Instructions to follow — What is needed is the full set of records, word for word, with no pictures.

Provided information —
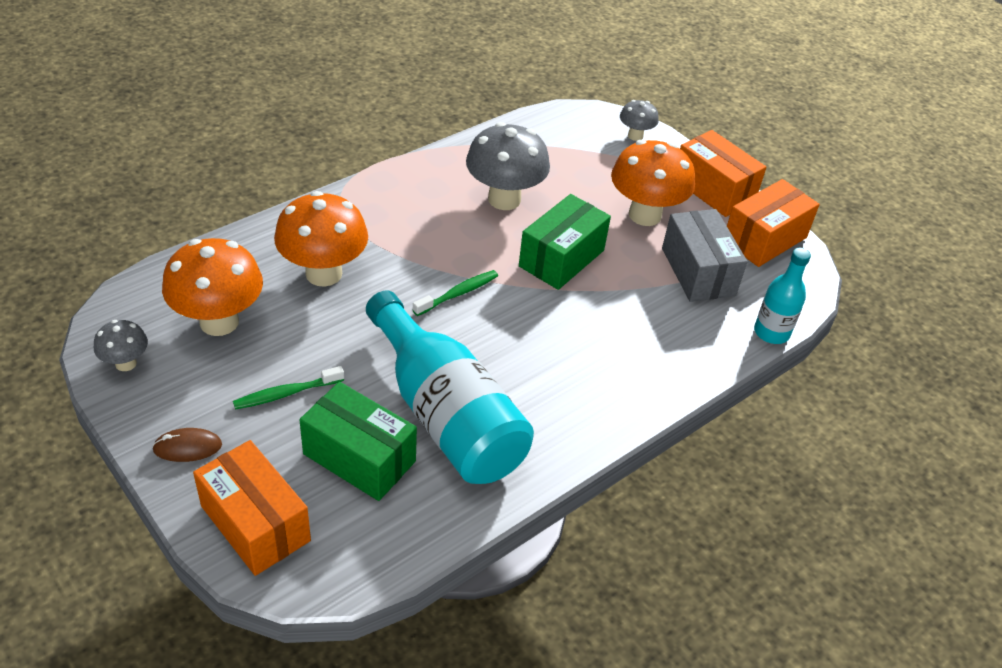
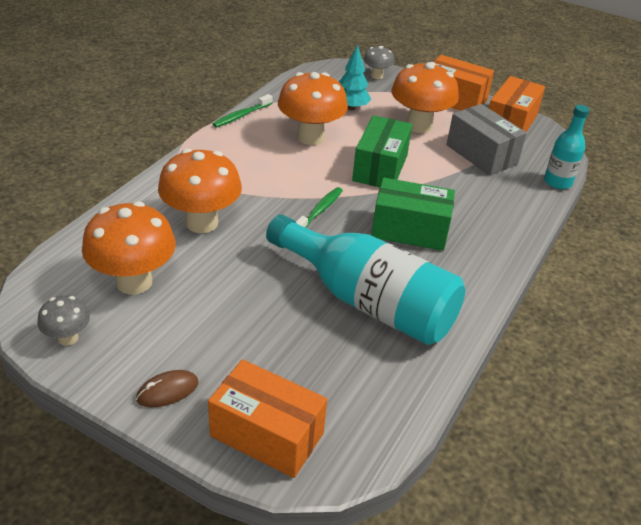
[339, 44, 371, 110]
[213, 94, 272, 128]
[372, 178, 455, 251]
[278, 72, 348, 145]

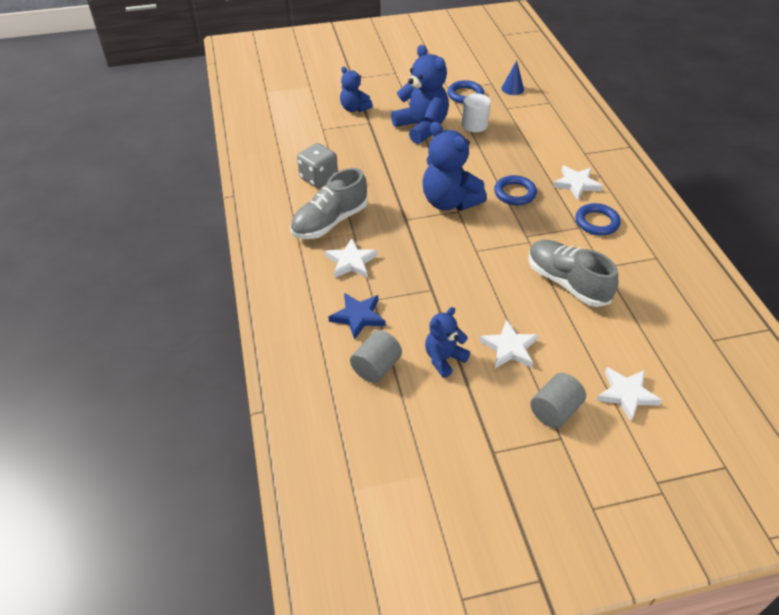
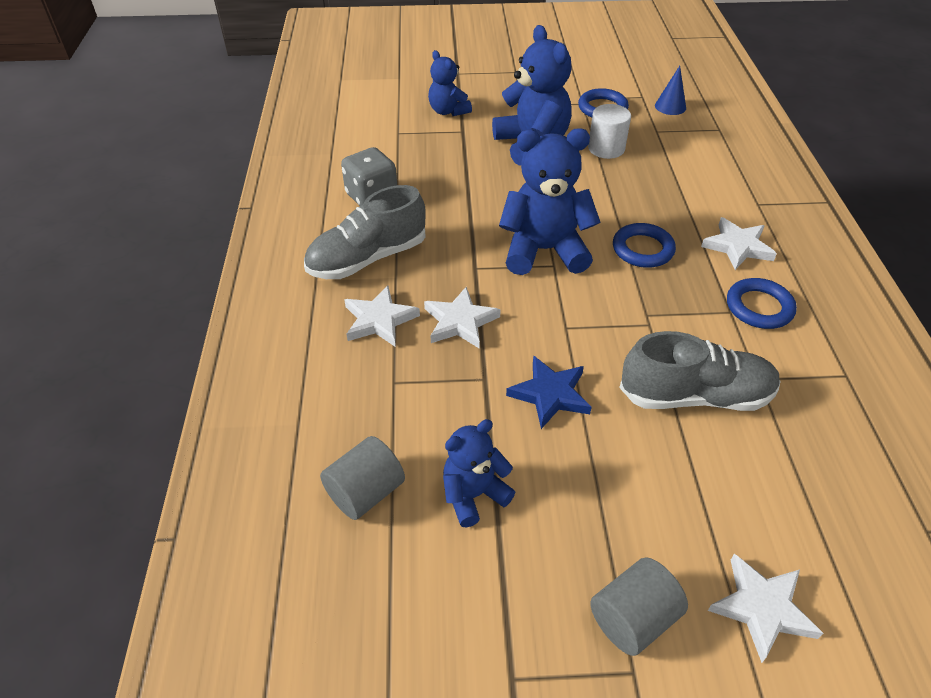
[506, 356, 592, 429]
[424, 287, 501, 349]
[499, 128, 601, 275]
[619, 331, 781, 411]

Result of this task —
[339, 44, 371, 110]
[213, 94, 272, 128]
[372, 178, 455, 251]
[278, 72, 348, 145]

[506, 356, 592, 429]
[424, 287, 501, 349]
[499, 128, 601, 275]
[619, 331, 781, 411]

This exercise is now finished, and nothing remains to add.